Directions: Return all the lines below exactly as written. Drop every picture.

Edit difference data:
┄┄┄┄┄┄┄┄┄┄┄┄┄┄┄┄┄┄┄┄
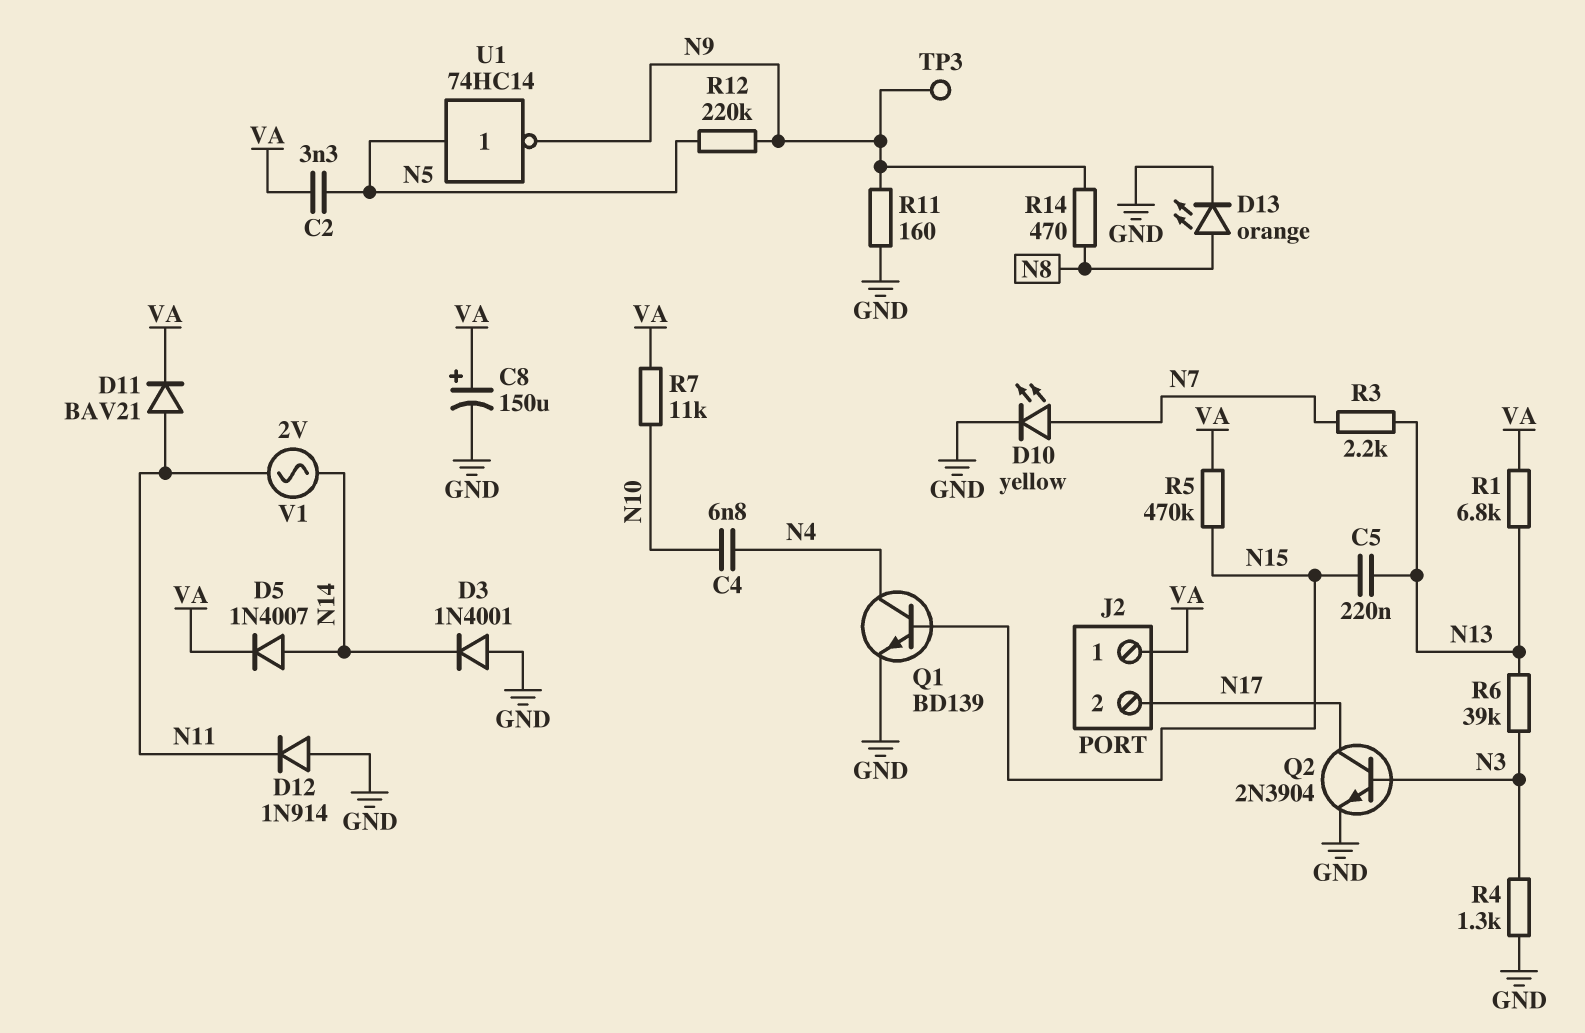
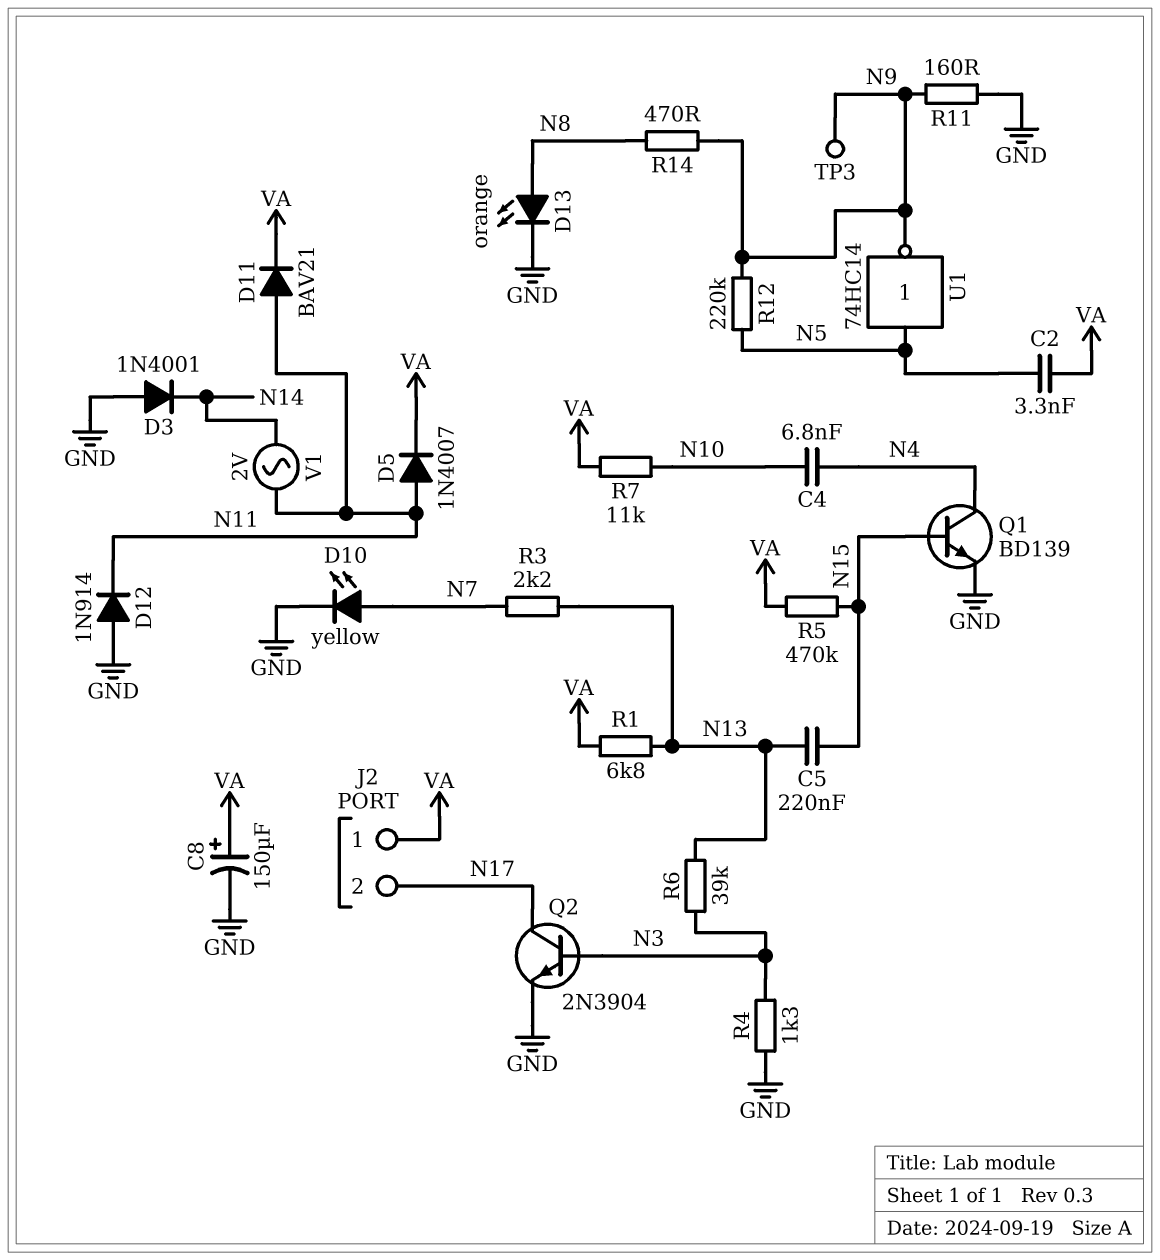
D5: diode 1N4007 (A N14, K VA) -> diode 1N4007 (A N11, K VA)

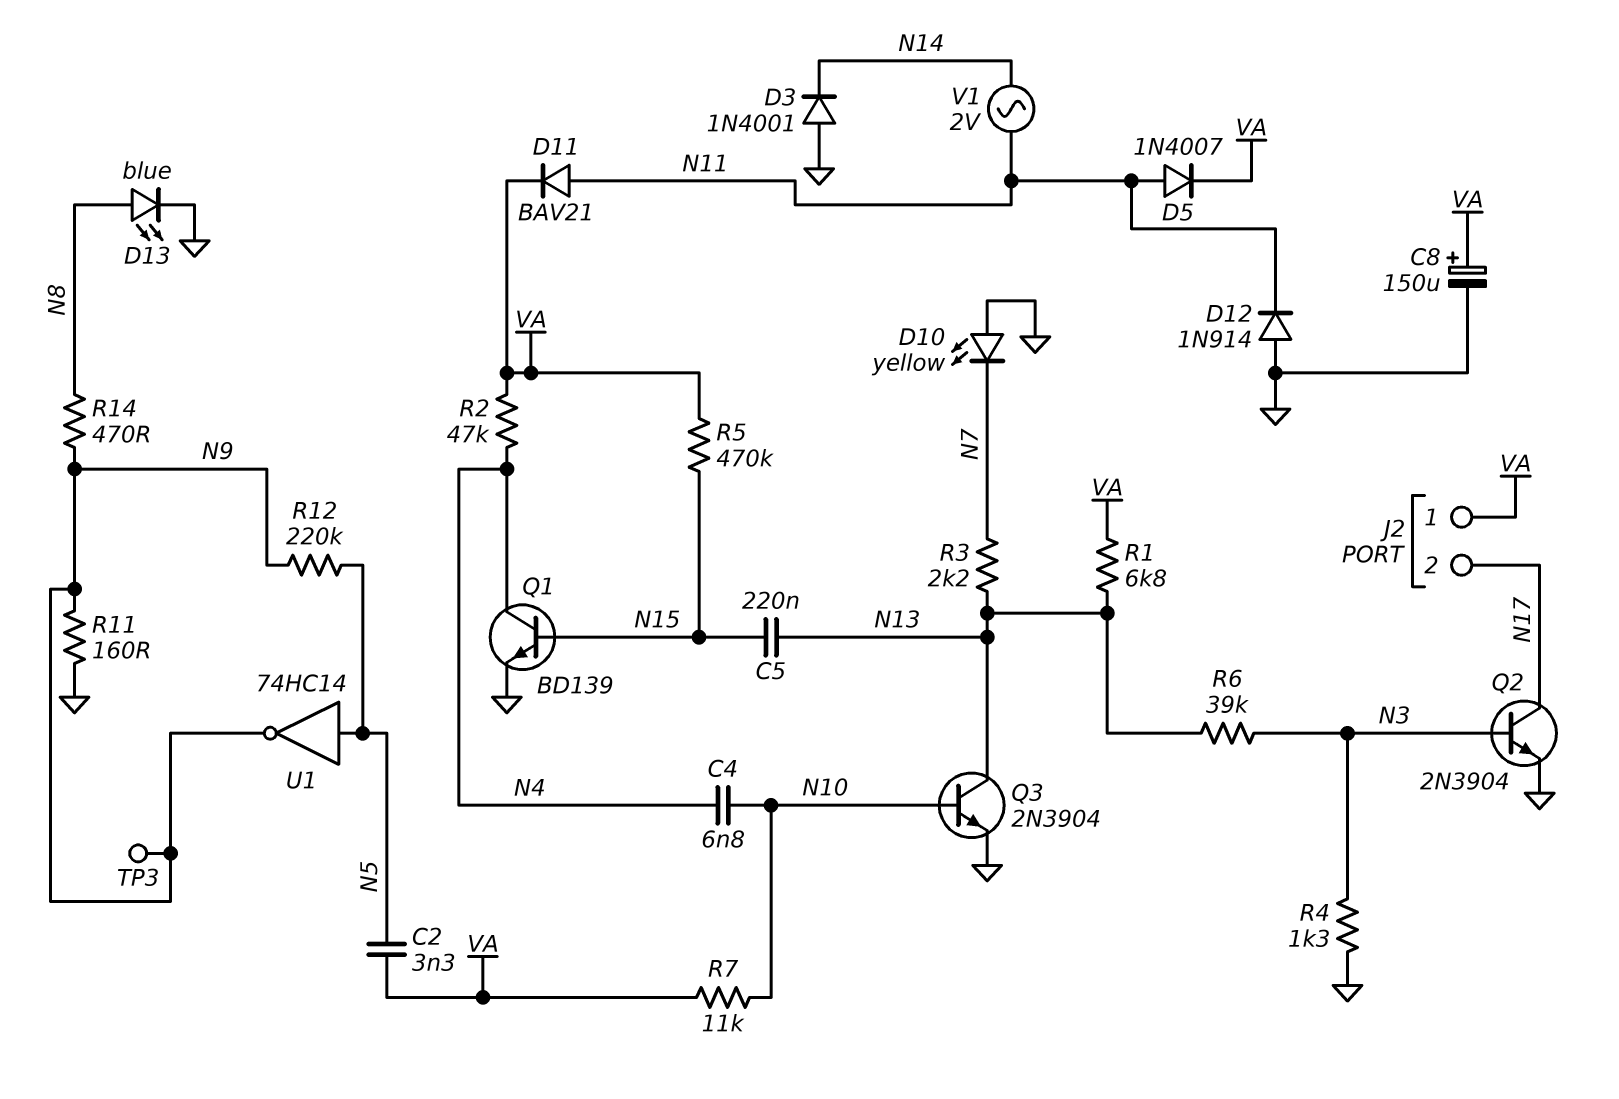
D10: LED yellow (A N7, K GND) -> LED yellow (A GND, K N7)
D13: LED orange (A N8, K GND) -> LED blue (A N8, K GND)
Q3: none -> NPN 2N3904 (B N10, C N13, E GND)
R2: none -> 47k (N4, VA)

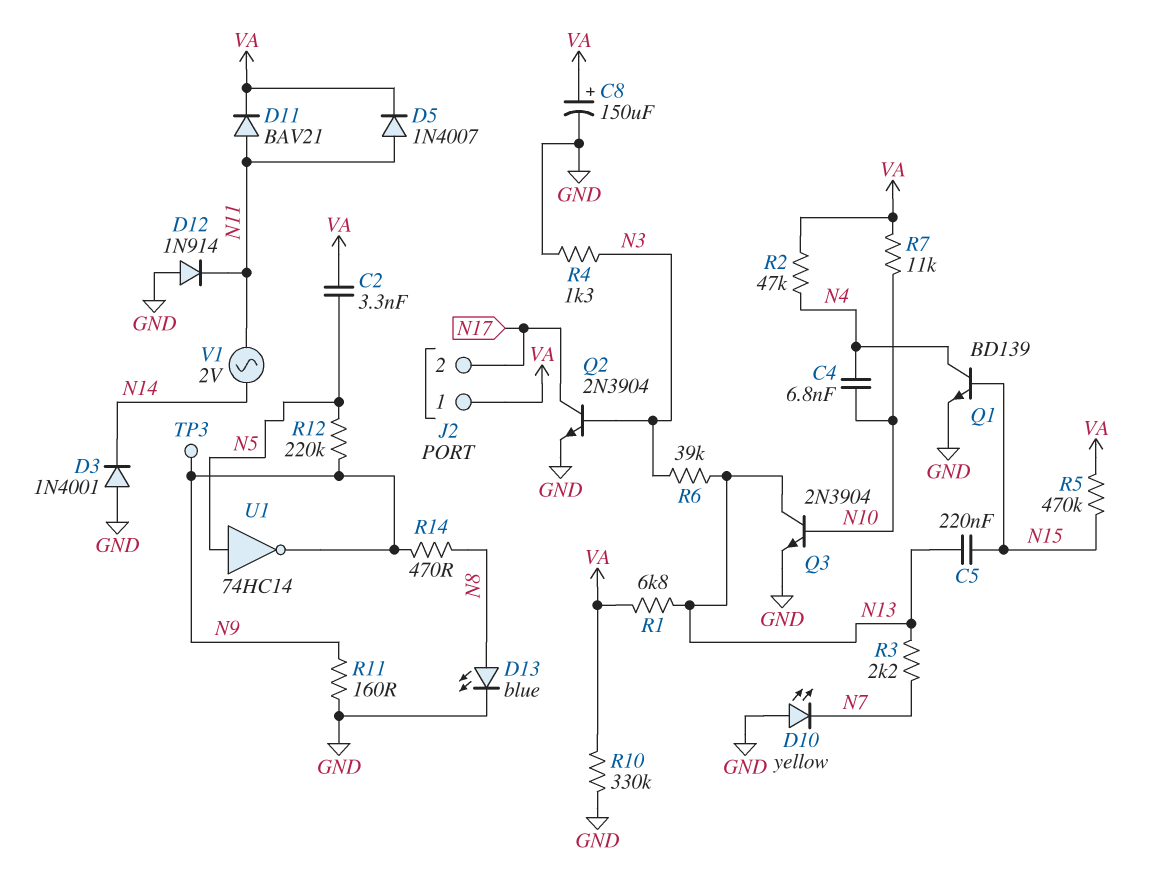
R10: none -> 330k (GND, VA)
┄┄┄┄┄┄┄┄┄┄┄┄┄┄┄┄┄┄┄┄
Written answer:
D5: diode 1N4007 (A N14, K VA) -> diode 1N4007 (A N11, K VA)

D10: LED yellow (A N7, K GND) -> LED yellow (A GND, K N7)
D13: LED orange (A N8, K GND) -> LED blue (A N8, K GND)
Q3: none -> NPN 2N3904 (B N10, C N13, E GND)
R2: none -> 47k (N4, VA)

R10: none -> 330k (GND, VA)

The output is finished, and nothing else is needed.